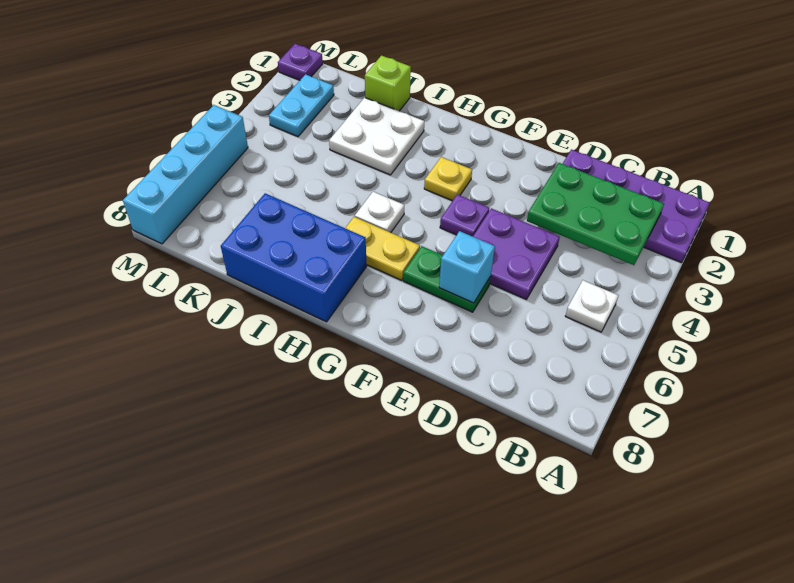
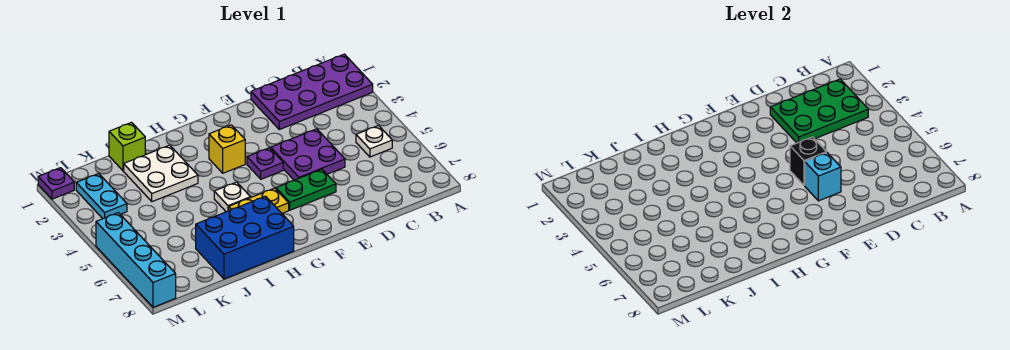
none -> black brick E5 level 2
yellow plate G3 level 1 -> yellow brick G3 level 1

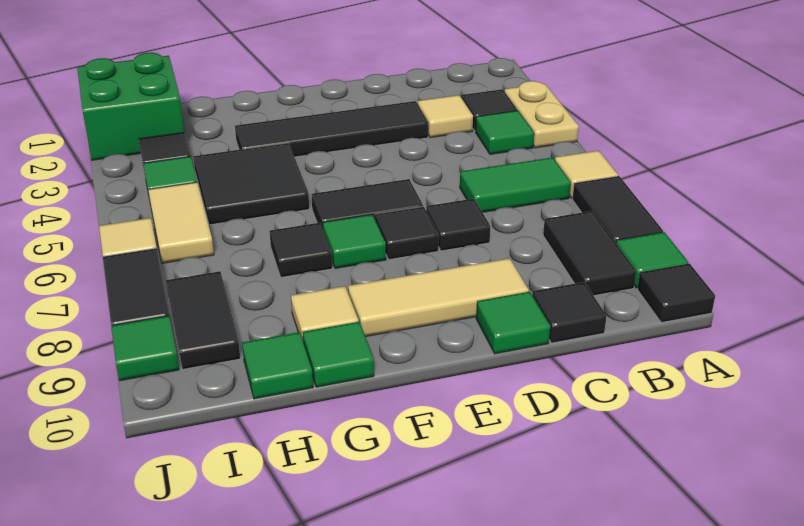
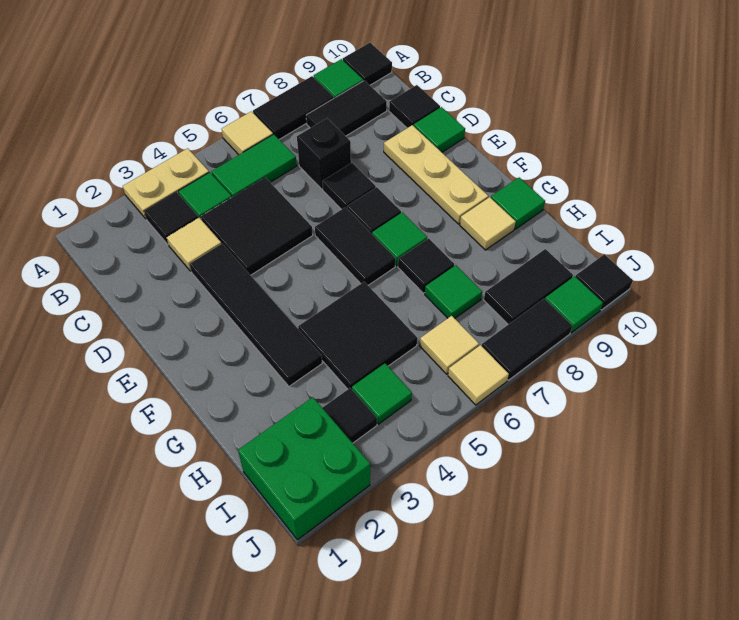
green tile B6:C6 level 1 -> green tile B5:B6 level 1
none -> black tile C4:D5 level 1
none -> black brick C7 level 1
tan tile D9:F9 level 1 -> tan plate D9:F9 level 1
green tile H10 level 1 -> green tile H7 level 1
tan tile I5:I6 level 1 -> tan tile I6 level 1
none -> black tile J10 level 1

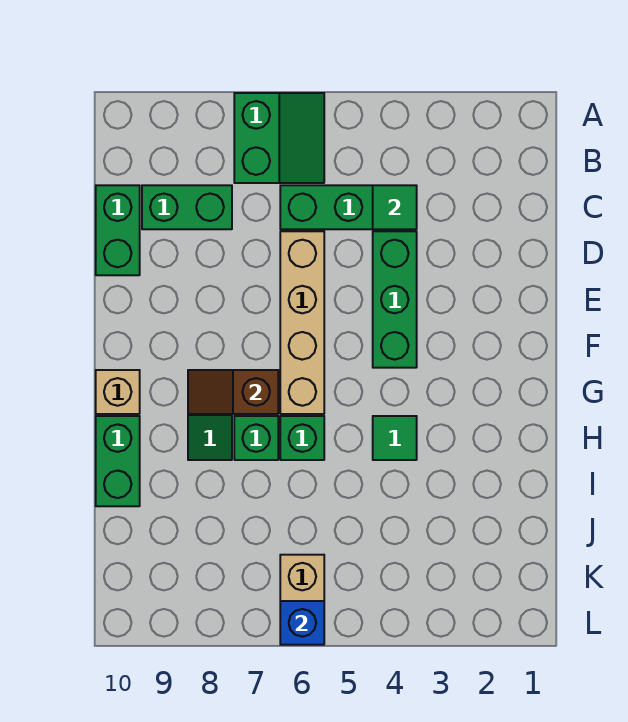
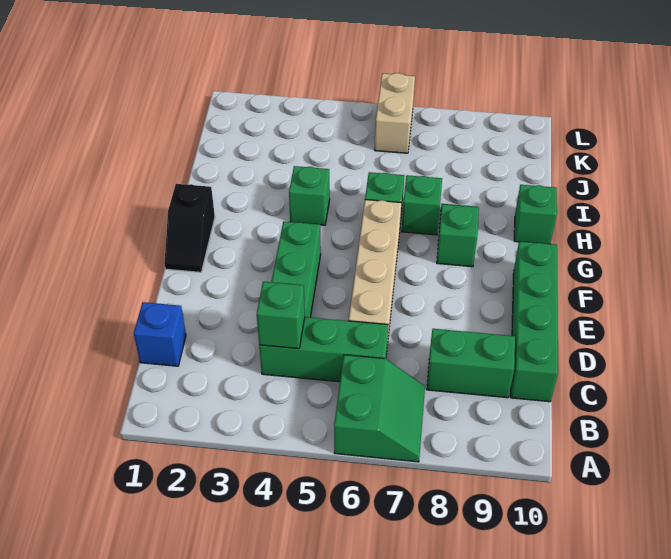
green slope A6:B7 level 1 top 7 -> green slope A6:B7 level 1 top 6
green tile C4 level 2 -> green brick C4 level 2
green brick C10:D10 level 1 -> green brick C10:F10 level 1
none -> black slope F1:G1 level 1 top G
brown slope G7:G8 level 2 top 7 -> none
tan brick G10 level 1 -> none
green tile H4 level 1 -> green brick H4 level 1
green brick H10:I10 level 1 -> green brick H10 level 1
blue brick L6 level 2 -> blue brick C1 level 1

=-=-=-=-=

Goal of the exercise: Find each line holding the string "tile" in the listing above, then copy it.

Finished exercise:
green tile B6:C6 level 1 -> green tile B5:B6 level 1
none -> black tile C4:D5 level 1
tan tile D9:F9 level 1 -> tan plate D9:F9 level 1
green tile H10 level 1 -> green tile H7 level 1
tan tile I5:I6 level 1 -> tan tile I6 level 1
none -> black tile J10 level 1
green tile C4 level 2 -> green brick C4 level 2
green tile H4 level 1 -> green brick H4 level 1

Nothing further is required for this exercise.